Supplied entries –
▼

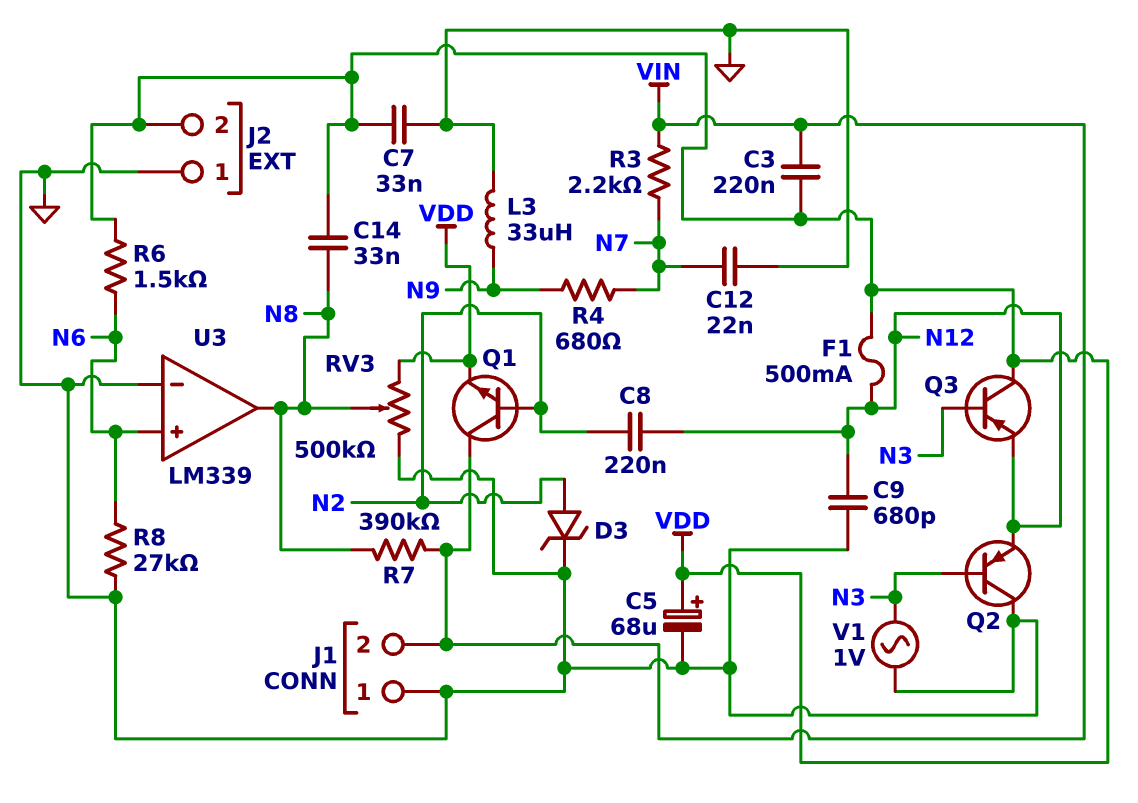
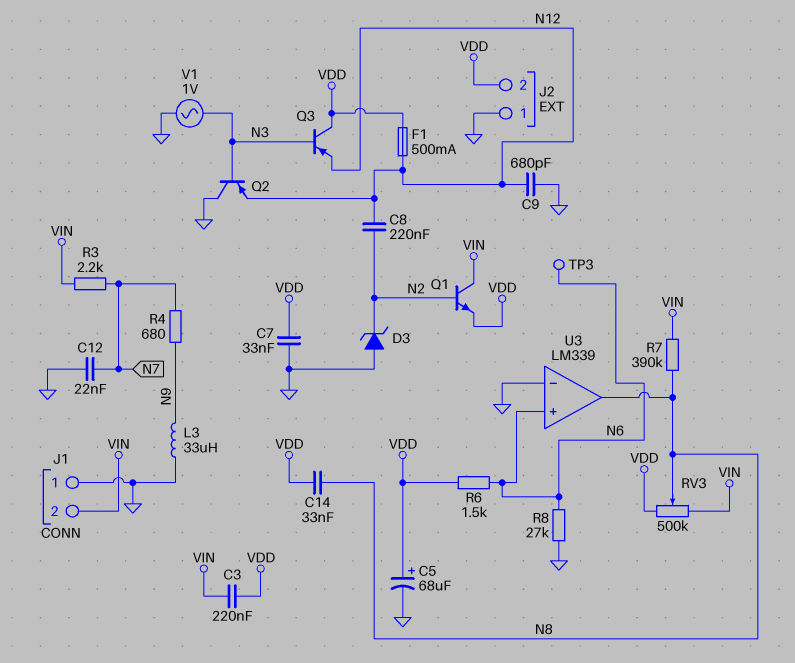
D3: zener (A N2, K GND) -> zener (A GND, K N2)
RV3: 500k (GND, VDD, wiper N8) -> 500k (VDD, VIN, wiper N8)
TP3: none -> test point (N6)

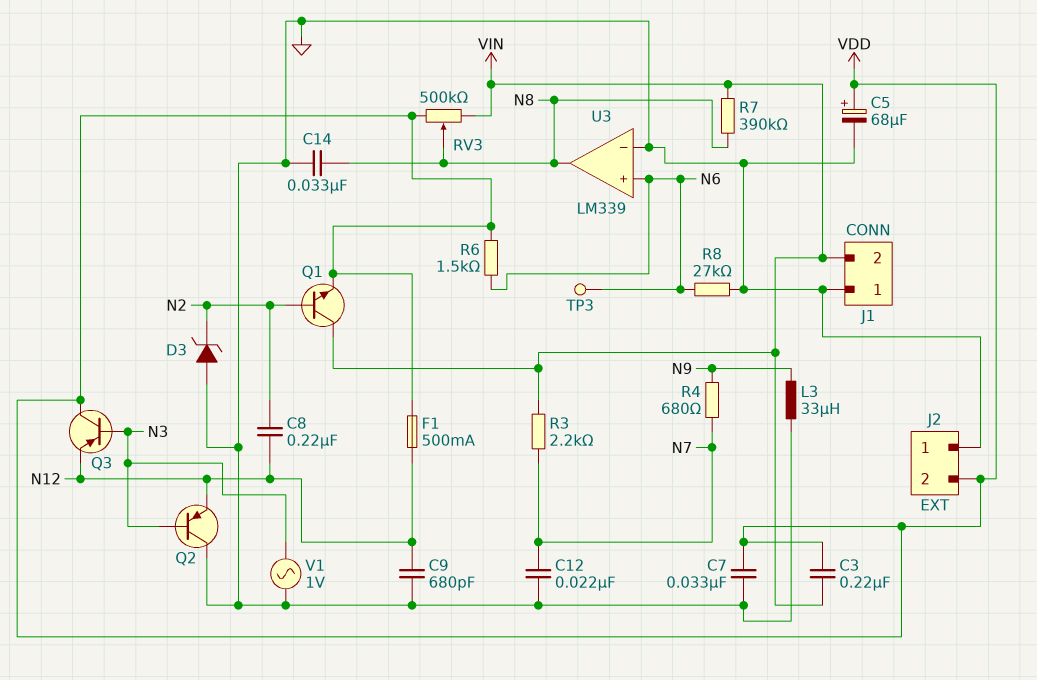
C14: 33nF (N8, VDD) -> 33nF (GND, N8)

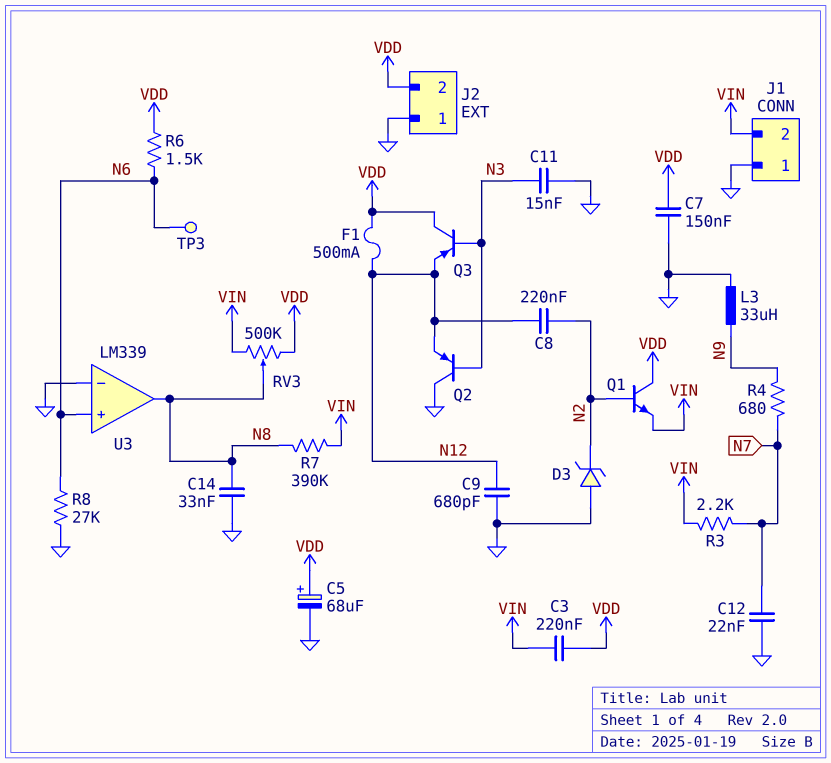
C7: 33nF (GND, VDD) -> 150nF (GND, VDD)
C11: none -> 15nF (GND, N3)
Q1: NPN (B N2, C VIN, E VDD) -> NPN (B N2, C VDD, E VIN)
V1: AC 1V (GND, N3) -> none

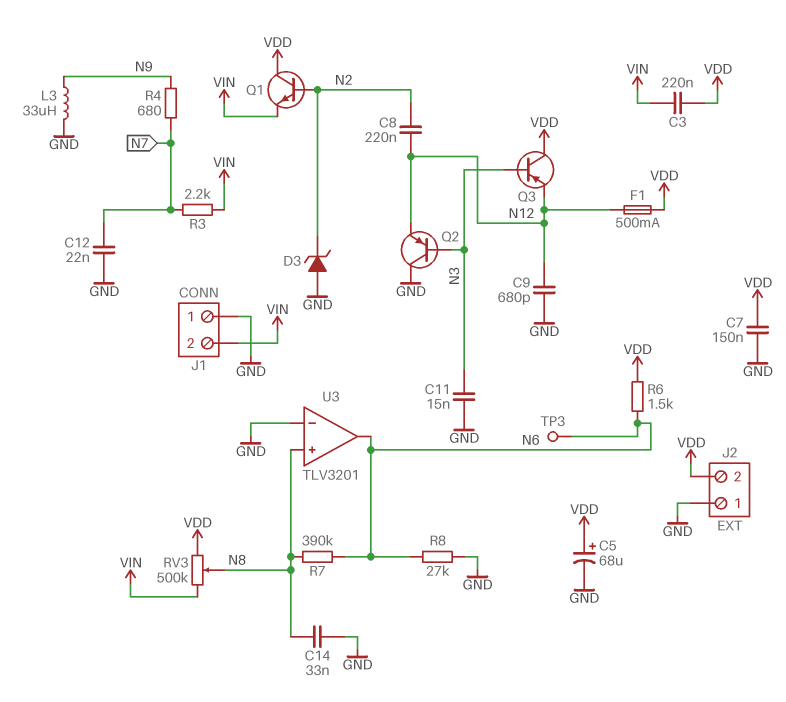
R7: 390k (N8, VIN) -> 390k (N6, N8)
U3: LM339 -> TLV3201
U3 pin in+: N6 -> N8
U3 pin out: N8 -> N6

▲

All records above need to be returned exactly. Omit the pictures.

Answer box –
D3: zener (A N2, K GND) -> zener (A GND, K N2)
RV3: 500k (GND, VDD, wiper N8) -> 500k (VDD, VIN, wiper N8)
TP3: none -> test point (N6)

C14: 33nF (N8, VDD) -> 33nF (GND, N8)

C7: 33nF (GND, VDD) -> 150nF (GND, VDD)
C11: none -> 15nF (GND, N3)
Q1: NPN (B N2, C VIN, E VDD) -> NPN (B N2, C VDD, E VIN)
V1: AC 1V (GND, N3) -> none

R7: 390k (N8, VIN) -> 390k (N6, N8)
U3: LM339 -> TLV3201
U3 pin in+: N6 -> N8
U3 pin out: N8 -> N6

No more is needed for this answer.